[DATASET CONTENT — start]

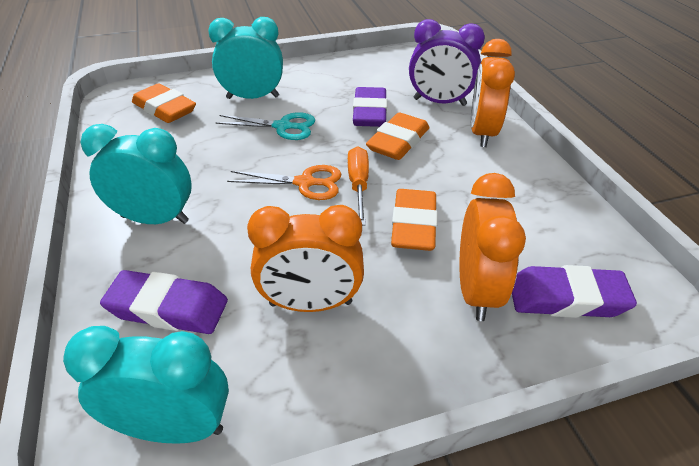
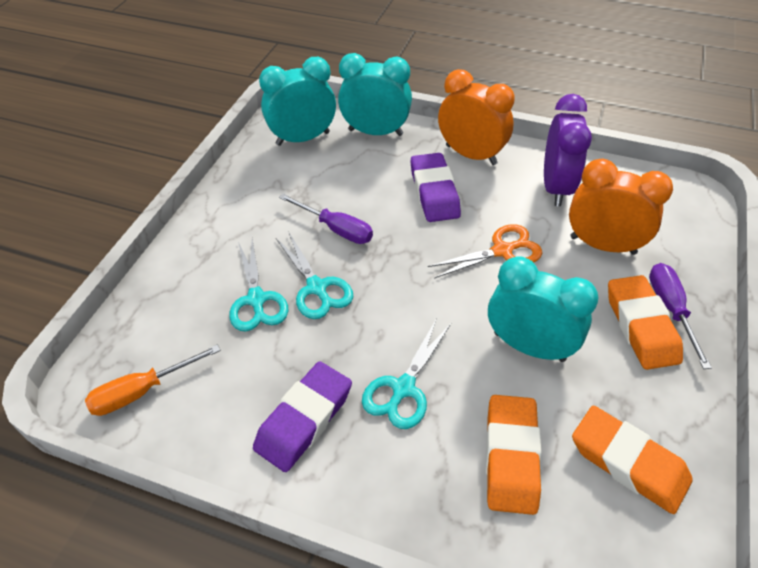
orange clock: 3 -> 2
purple eraser: 3 -> 2
purple screwdriver: 0 -> 2
turquoise scissors: 1 -> 3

[DATASET CONTENT — finish]

TO DO |
Return each line of the material above in which the string "purple" appears.

ANSWER FOR THE TASK |
purple eraser: 3 -> 2
purple screwdriver: 0 -> 2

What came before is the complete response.